MATERIAL FOR THIS EXERCISE START

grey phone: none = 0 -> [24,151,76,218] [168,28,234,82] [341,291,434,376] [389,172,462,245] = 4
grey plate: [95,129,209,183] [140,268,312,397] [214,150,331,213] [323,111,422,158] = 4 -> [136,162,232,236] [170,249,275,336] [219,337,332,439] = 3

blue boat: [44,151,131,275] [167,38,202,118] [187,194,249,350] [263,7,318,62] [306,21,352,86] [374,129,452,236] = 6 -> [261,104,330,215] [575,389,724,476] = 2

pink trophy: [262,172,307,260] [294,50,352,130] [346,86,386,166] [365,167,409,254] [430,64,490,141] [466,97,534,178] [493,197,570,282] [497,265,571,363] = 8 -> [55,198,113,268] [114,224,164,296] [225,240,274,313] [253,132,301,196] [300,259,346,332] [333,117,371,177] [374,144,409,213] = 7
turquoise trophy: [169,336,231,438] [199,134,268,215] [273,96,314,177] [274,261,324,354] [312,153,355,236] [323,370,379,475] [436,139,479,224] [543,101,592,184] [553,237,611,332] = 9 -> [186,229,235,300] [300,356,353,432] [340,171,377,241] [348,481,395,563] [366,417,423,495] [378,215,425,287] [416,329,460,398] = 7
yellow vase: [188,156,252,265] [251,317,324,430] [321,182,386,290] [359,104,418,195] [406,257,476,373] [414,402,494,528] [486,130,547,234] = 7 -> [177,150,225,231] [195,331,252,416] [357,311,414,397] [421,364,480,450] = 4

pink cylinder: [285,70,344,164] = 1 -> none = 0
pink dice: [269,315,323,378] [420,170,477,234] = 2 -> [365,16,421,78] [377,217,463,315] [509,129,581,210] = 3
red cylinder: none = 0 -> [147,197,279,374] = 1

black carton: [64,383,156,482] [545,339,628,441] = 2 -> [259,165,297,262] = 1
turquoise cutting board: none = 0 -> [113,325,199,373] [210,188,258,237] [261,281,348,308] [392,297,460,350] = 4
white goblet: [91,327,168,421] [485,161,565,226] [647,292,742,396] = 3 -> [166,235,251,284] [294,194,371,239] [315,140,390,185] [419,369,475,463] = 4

MATERIAL FOR THIS EXERCISE END

▶ _JOB_
Copy the lines of the entries above that mention "none".

▶ _THE ANSWER_
grey phone: none = 0 -> [24,151,76,218] [168,28,234,82] [341,291,434,376] [389,172,462,245] = 4
pink cylinder: [285,70,344,164] = 1 -> none = 0
red cylinder: none = 0 -> [147,197,279,374] = 1
turquoise cutting board: none = 0 -> [113,325,199,373] [210,188,258,237] [261,281,348,308] [392,297,460,350] = 4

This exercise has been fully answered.